Exercise data =
┄┄┄┄┄┄┄┄┄┄┄┄┄┄┄┄┄┄┄┄

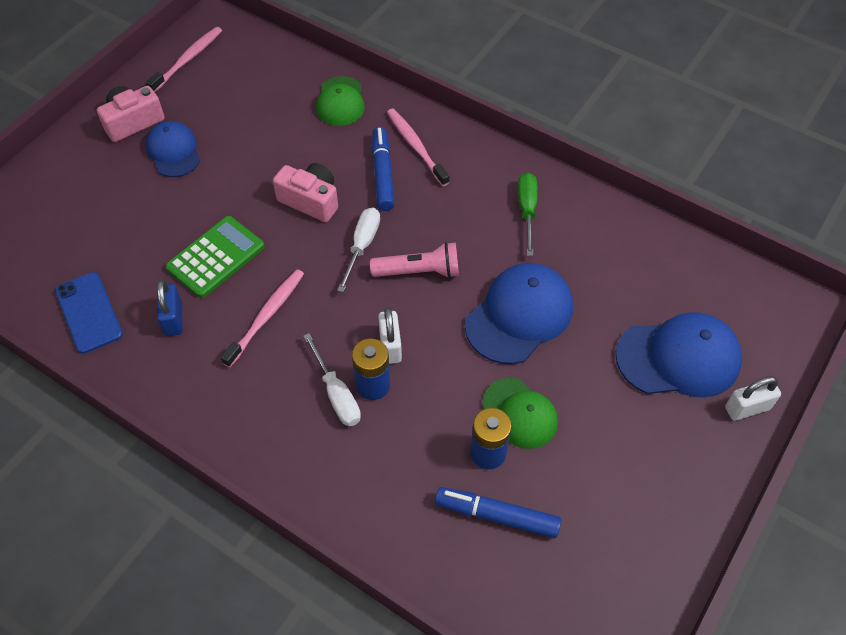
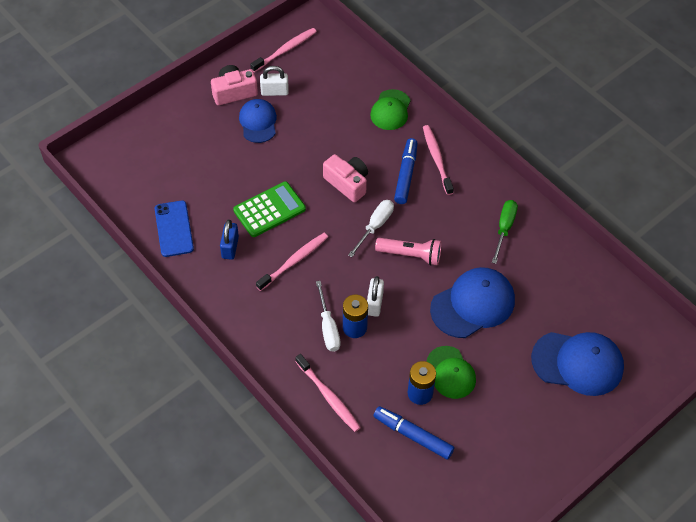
camera: 15 degrees right, 0 degrees up
(364, 492) = (329, 397): none -> pink toothbrush
(747, 408) = (614, 410): white padlock -> white padlock (274, 92)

┄┄┄┄┄┄┄┄┄┄┄┄┄┄┄┄┄┄┄┄

Work order =
I'd like the material above repeated exactly, with the pictures omitted.

Solution to this exercise =
camera: 15 degrees right, 0 degrees up
(364, 492) = (329, 397): none -> pink toothbrush
(747, 408) = (614, 410): white padlock -> white padlock (274, 92)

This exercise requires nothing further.